Your task: After finding the line containing "camera: 40 degrees right, 5 degrees down" below, please output that line and each following one through the line containing "(715, 468) = (712, 234): green", exactly as written.

Input for this task:
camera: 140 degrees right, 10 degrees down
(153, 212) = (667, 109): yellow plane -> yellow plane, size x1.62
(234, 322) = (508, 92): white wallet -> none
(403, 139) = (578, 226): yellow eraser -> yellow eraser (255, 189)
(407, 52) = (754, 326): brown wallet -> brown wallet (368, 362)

--

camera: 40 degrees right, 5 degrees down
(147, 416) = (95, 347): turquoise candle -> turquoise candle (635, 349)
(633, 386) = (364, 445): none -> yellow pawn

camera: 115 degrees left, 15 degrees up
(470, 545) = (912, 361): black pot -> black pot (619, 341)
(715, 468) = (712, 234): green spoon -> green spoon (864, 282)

==

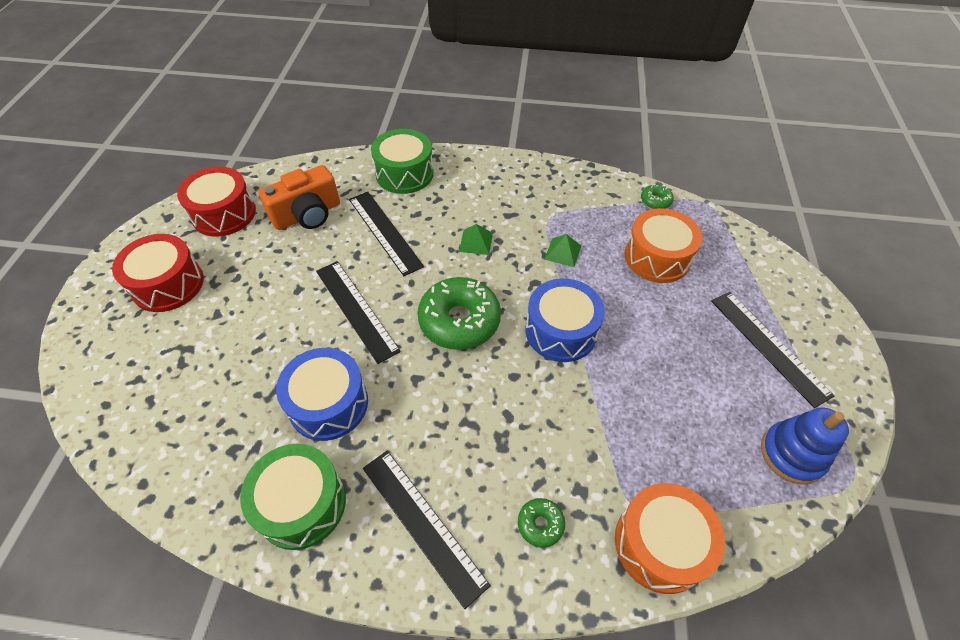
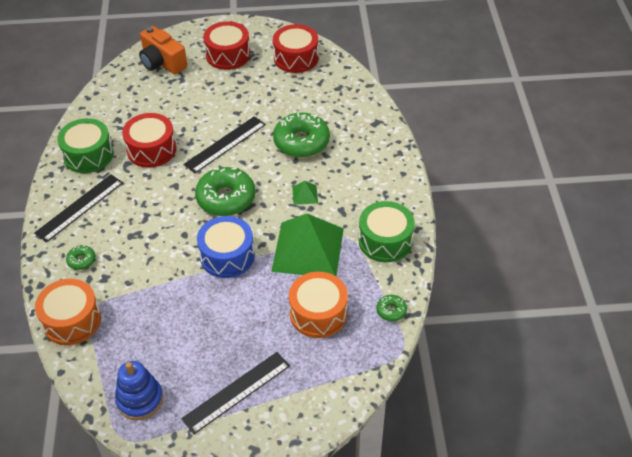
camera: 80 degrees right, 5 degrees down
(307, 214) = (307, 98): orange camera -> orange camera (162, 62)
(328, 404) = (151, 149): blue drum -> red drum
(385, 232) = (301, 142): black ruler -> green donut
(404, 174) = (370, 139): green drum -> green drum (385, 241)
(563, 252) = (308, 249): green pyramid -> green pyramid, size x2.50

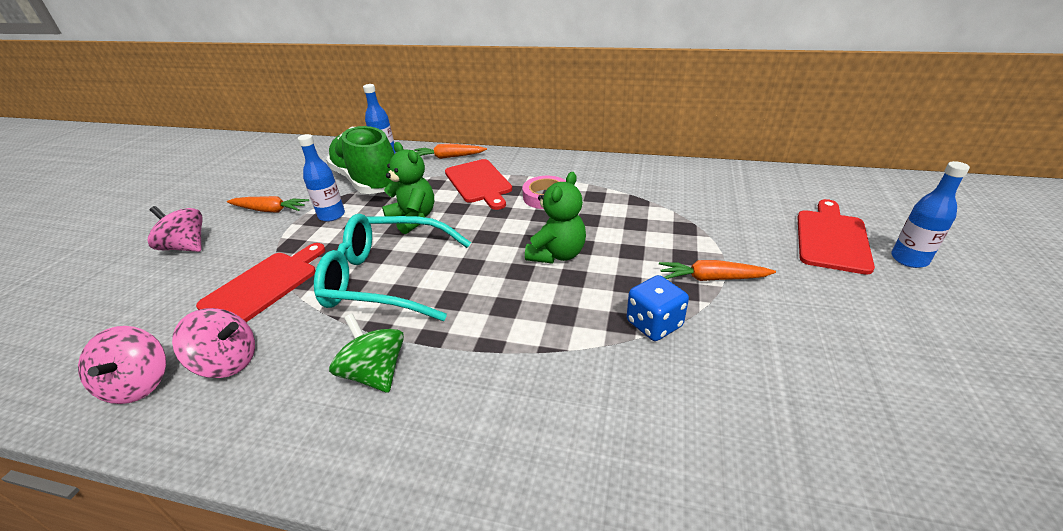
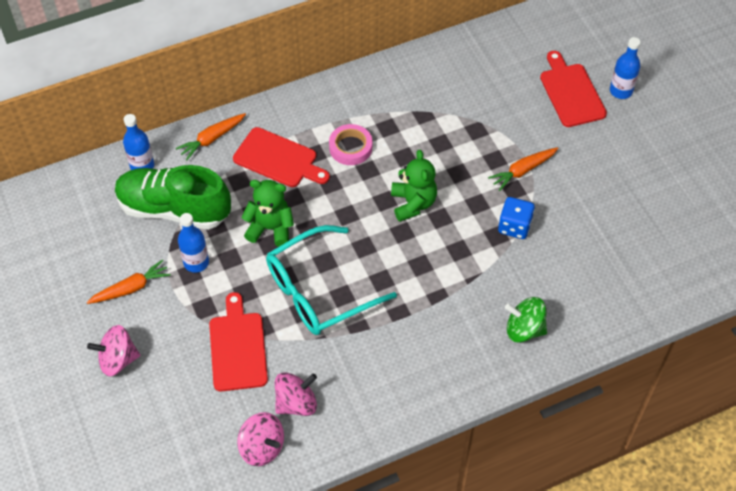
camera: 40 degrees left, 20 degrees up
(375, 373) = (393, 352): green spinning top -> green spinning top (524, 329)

Answer for the task:
camera: 40 degrees right, 5 degrees down
(147, 416) = (95, 347): turquoise candle -> turquoise candle (635, 349)
(633, 386) = (364, 445): none -> yellow pawn

camera: 115 degrees left, 15 degrees up
(470, 545) = (912, 361): black pot -> black pot (619, 341)
(715, 468) = (712, 234): green spoon -> green spoon (864, 282)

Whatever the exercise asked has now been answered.